> What is expected
The required output is the exact sequence of lines from the line holding "invoice.zip: [288,764,319,804] ->" to the end of the records, inclusive.

> Records for this task
______________________________

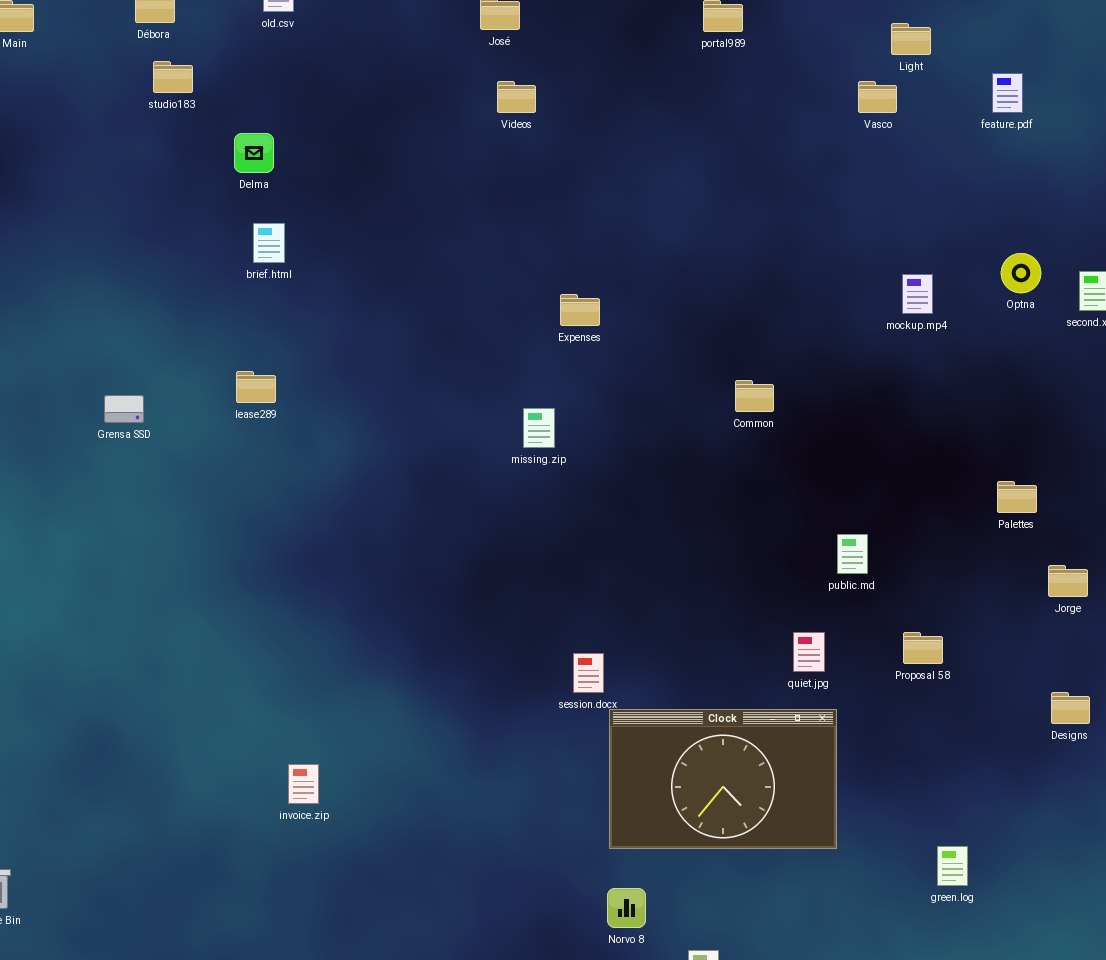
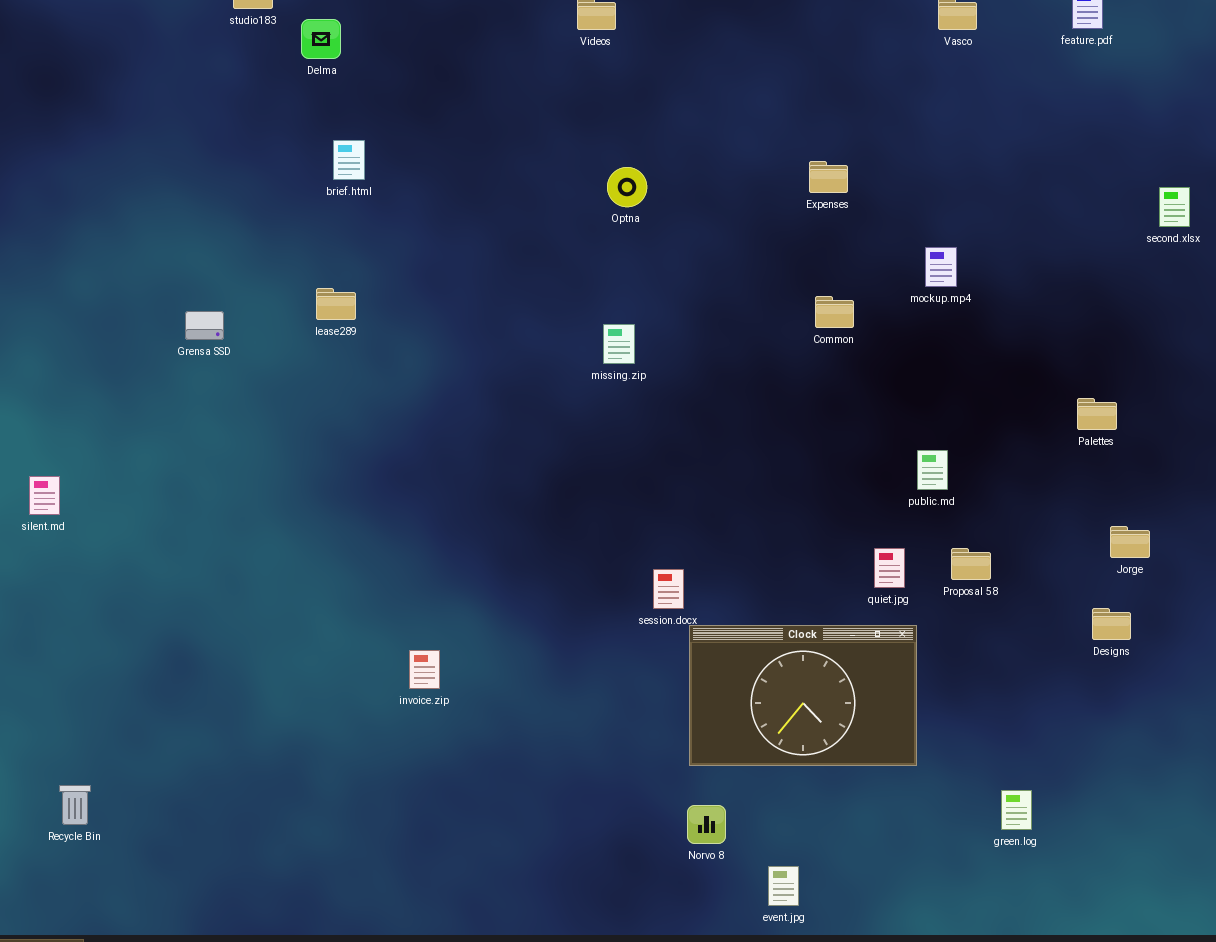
Delma: [234,133,274,173] -> [301,19,341,59], moved
Optna: [1001,253,1041,293] -> [607,167,647,207], moved
mockup.mp4: [902,274,933,314] -> [925,247,957,287], moved
Expenses: [560,294,600,326] -> [809,161,848,193], moved
Jorge: [1048,565,1088,597] -> [1110,526,1150,558], moved
Proposal 58: [903,632,943,664] -> [951,548,991,580], moved
Designs: [1051,692,1090,724] -> [1092,608,1131,640], moved
invoice.zip: [288,764,319,804] -> [409,650,440,689], moved
green.log: [937,846,968,886] -> [1001,790,1032,830], moved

______________________________

> Written solution
invoice.zip: [288,764,319,804] -> [409,650,440,689], moved
green.log: [937,846,968,886] -> [1001,790,1032,830], moved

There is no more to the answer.